■ **TASK**:
Lines with the string "brush" are to be identified in the listing and copied.
─── SOURCE RECORDS ───
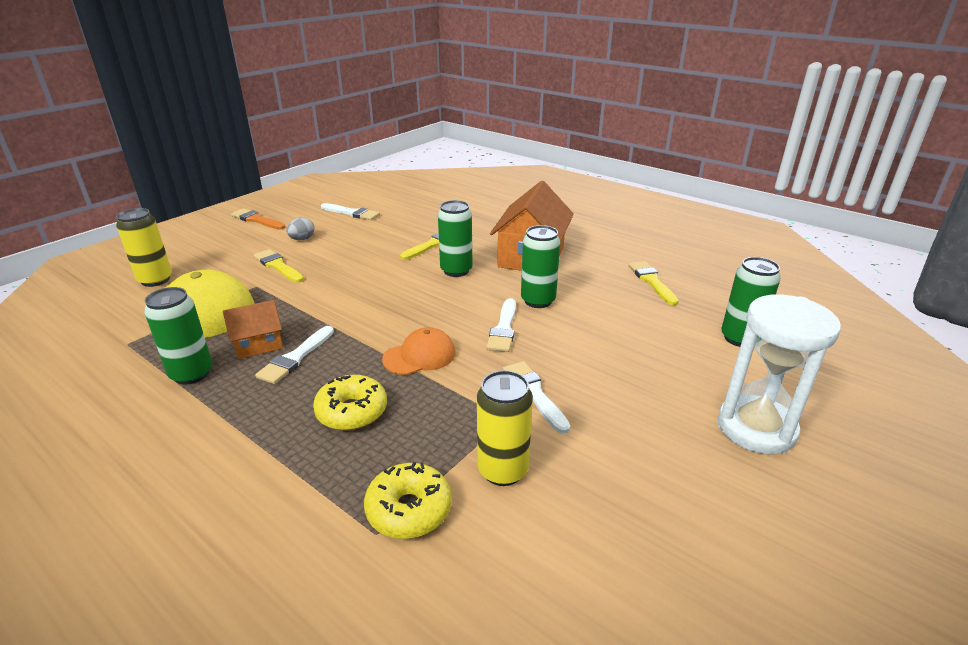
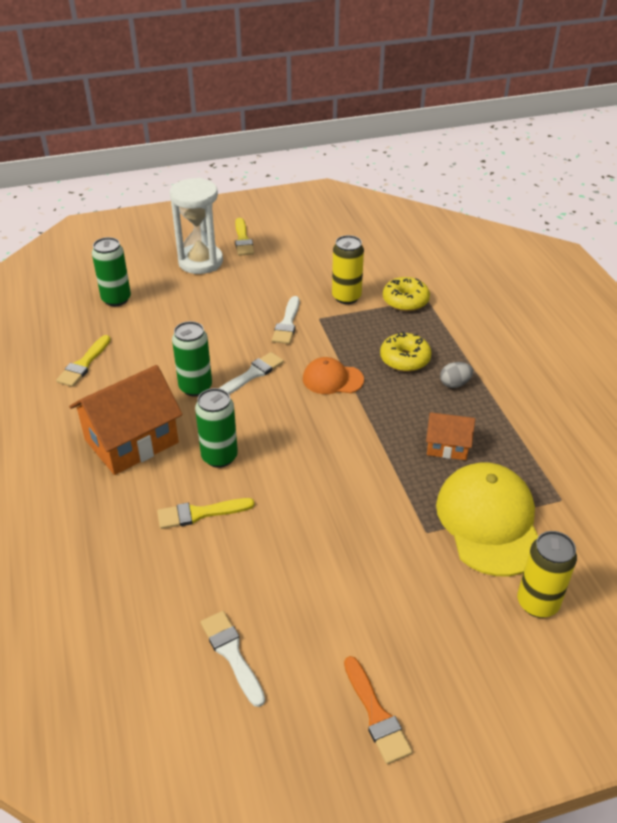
camera: 145 degrees left, 10 degrees up
(192, 374) = (506, 438): green can -> none
(278, 266) = (390, 560): yellow brush -> yellow brush (243, 240)
(295, 358) = (423, 418): white brush -> none
(302, 239) = (337, 611): grey egg -> grey egg (454, 384)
───
■ **COMPLETED TASK**:
(278, 266) = (390, 560): yellow brush -> yellow brush (243, 240)
(295, 358) = (423, 418): white brush -> none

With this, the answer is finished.